[Data under study Boundary: Start]

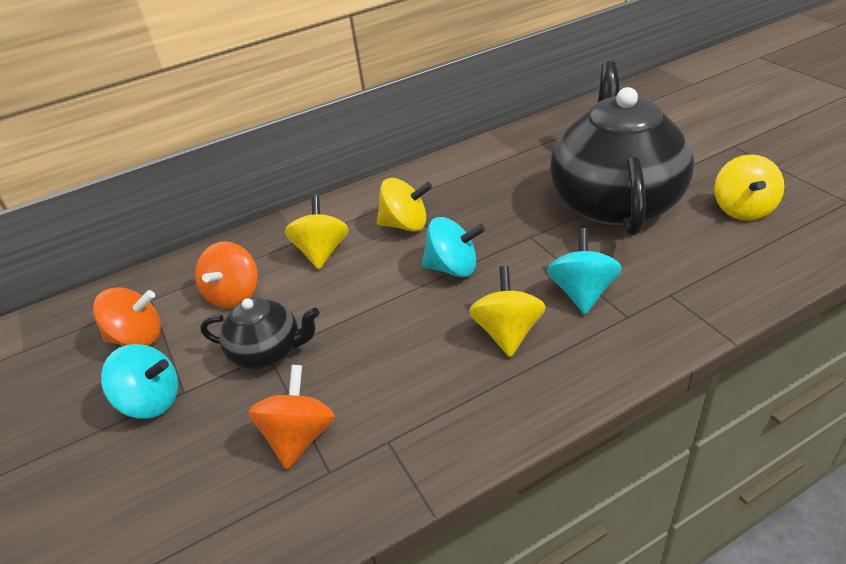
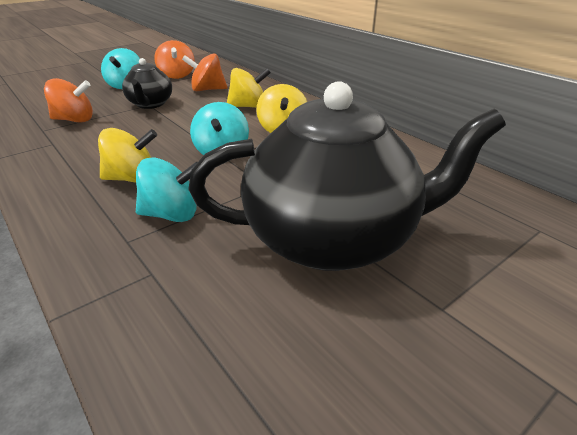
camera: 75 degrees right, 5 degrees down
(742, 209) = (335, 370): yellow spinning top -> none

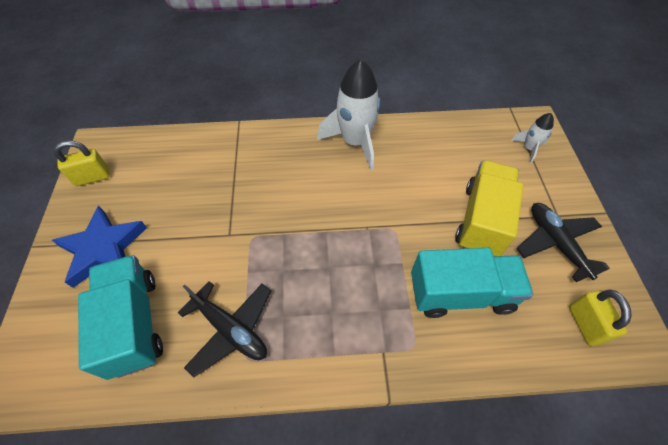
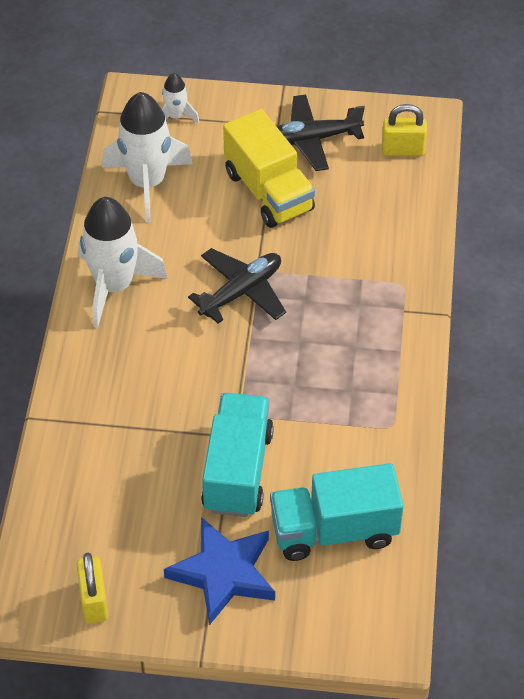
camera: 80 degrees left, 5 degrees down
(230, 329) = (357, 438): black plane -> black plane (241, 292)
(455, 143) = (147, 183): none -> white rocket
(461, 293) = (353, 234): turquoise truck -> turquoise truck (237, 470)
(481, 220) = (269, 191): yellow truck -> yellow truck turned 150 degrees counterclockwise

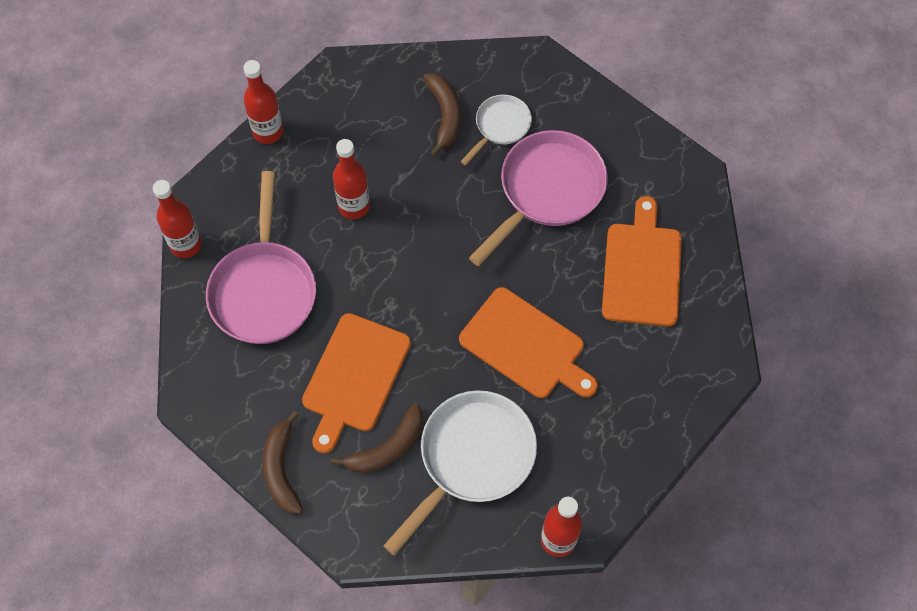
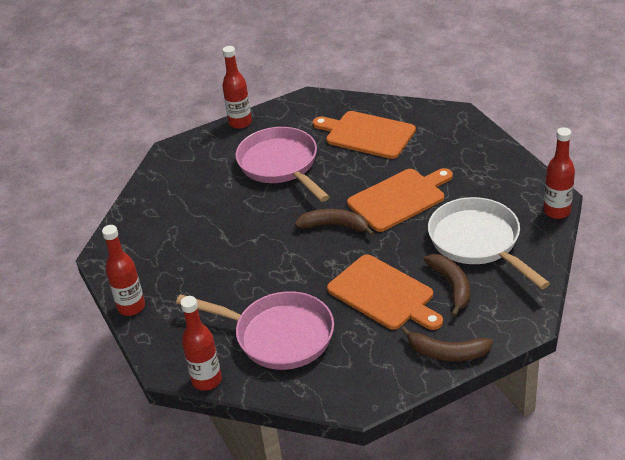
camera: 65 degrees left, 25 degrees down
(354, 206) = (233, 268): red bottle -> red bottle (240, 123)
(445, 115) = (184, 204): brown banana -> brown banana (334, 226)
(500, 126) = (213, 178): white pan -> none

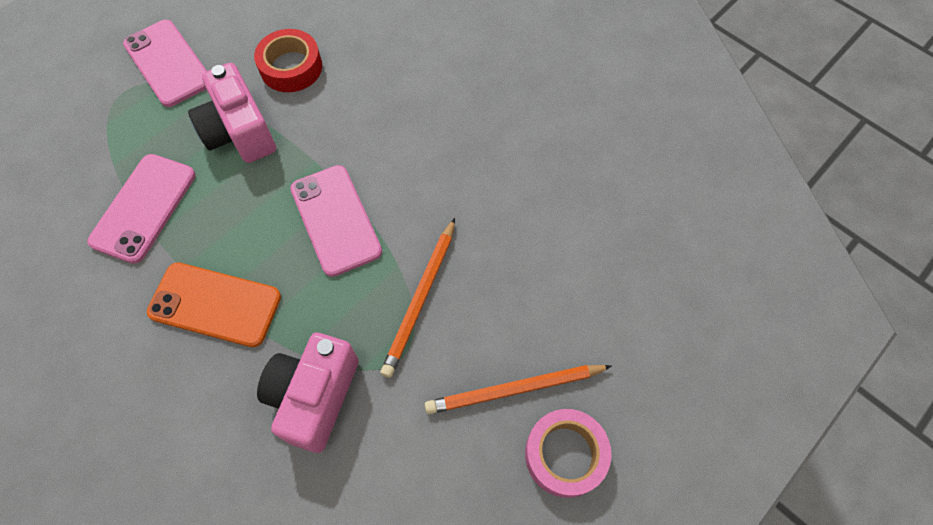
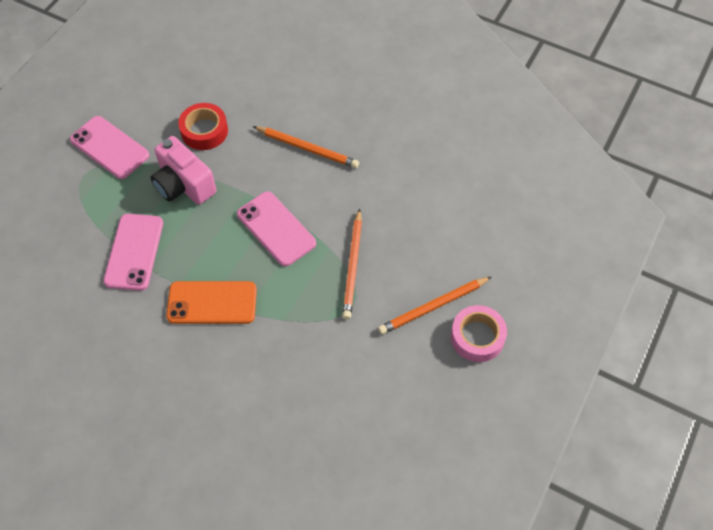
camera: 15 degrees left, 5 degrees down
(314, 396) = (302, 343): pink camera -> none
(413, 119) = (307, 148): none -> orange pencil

[Data under study Boundary: End]
[Data under study Boundary: Start]

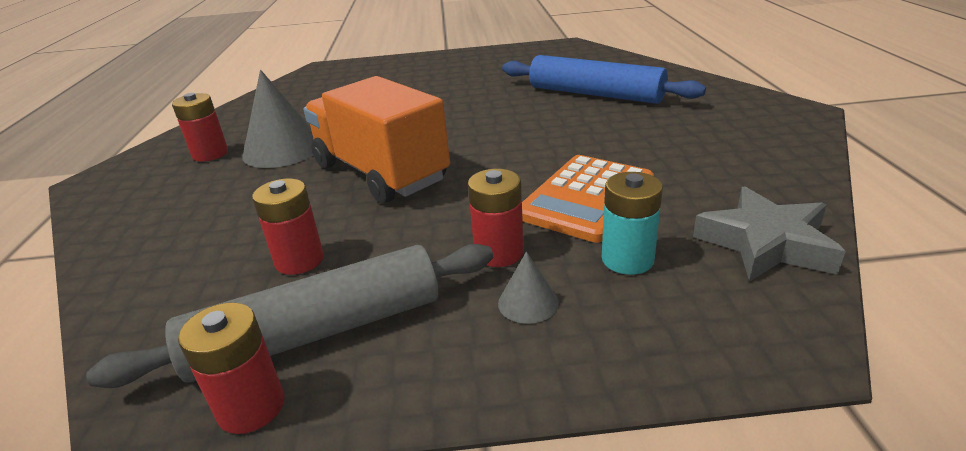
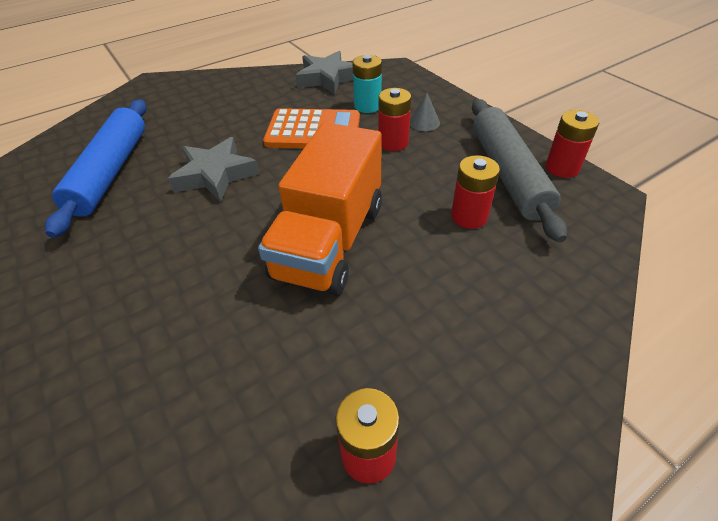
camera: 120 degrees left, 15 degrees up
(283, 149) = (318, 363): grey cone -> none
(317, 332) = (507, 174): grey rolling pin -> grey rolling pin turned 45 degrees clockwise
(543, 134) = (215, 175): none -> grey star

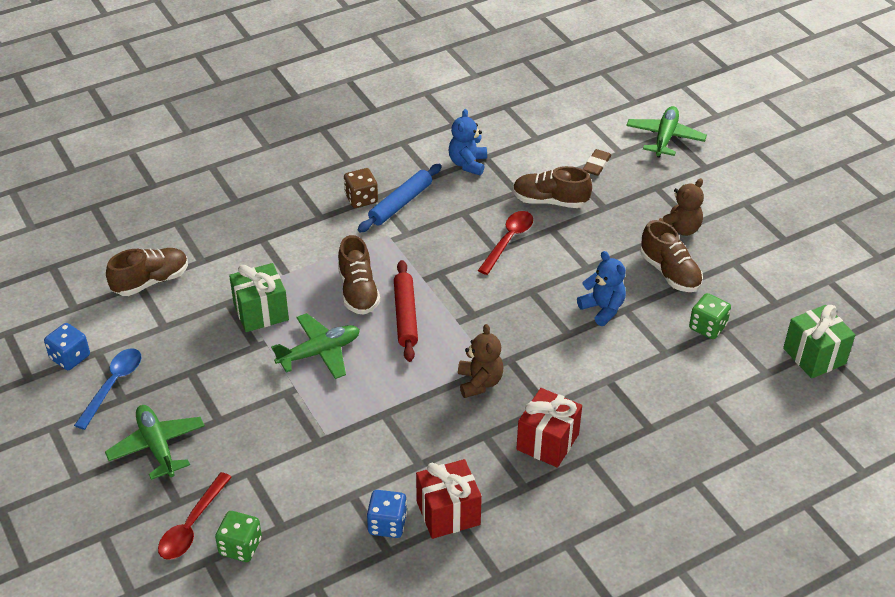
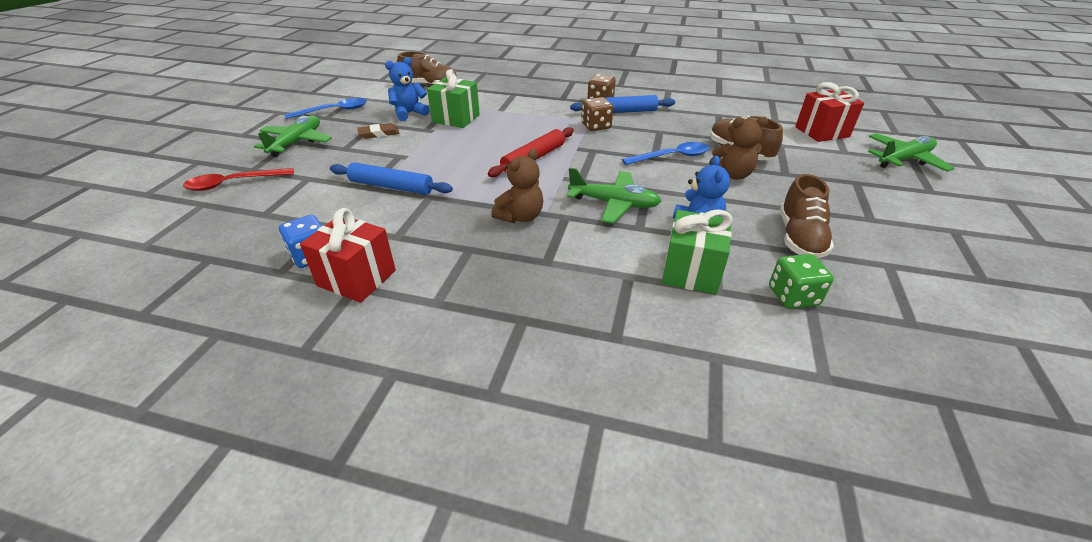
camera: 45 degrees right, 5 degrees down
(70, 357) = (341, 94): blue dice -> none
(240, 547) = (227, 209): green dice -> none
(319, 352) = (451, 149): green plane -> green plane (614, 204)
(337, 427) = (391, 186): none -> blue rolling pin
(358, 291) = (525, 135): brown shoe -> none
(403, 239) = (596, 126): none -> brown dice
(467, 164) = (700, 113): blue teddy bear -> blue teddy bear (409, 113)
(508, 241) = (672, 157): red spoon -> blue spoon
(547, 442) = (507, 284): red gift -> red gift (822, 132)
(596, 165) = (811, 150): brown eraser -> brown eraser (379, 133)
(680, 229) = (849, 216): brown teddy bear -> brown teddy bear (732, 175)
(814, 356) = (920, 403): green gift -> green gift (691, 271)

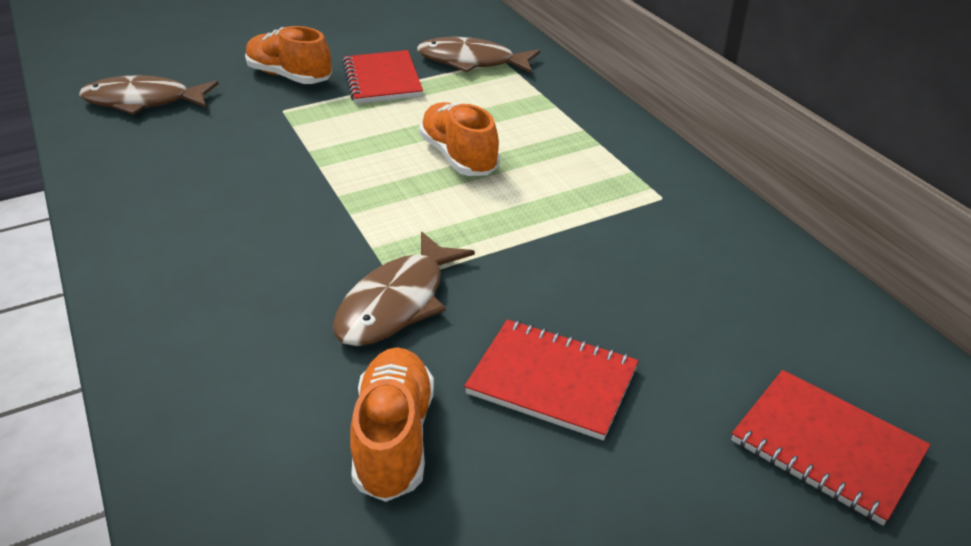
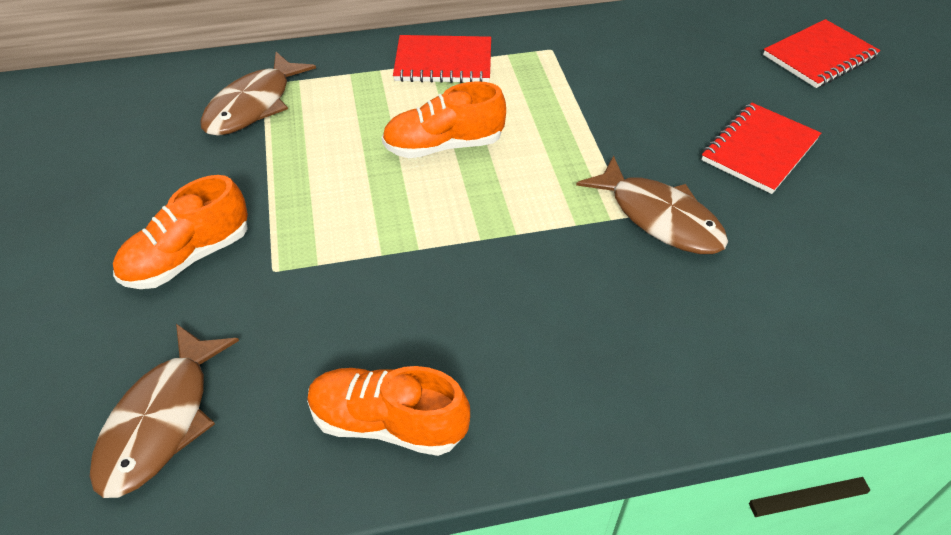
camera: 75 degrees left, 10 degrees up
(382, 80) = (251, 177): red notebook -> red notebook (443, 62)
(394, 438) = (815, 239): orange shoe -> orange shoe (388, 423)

[Data under study Boundary: End]

What the task requires:
Your copy should hold only the lines above from the one containing "(680, 229) = (849, 216): brown" through the one containing "(394, 438) = (815, 239): orange", exactly as written and free of pictures.

Solution:
(680, 229) = (849, 216): brown teddy bear -> brown teddy bear (732, 175)
(814, 356) = (920, 403): green gift -> green gift (691, 271)

camera: 75 degrees left, 10 degrees up
(382, 80) = (251, 177): red notebook -> red notebook (443, 62)
(394, 438) = (815, 239): orange shoe -> orange shoe (388, 423)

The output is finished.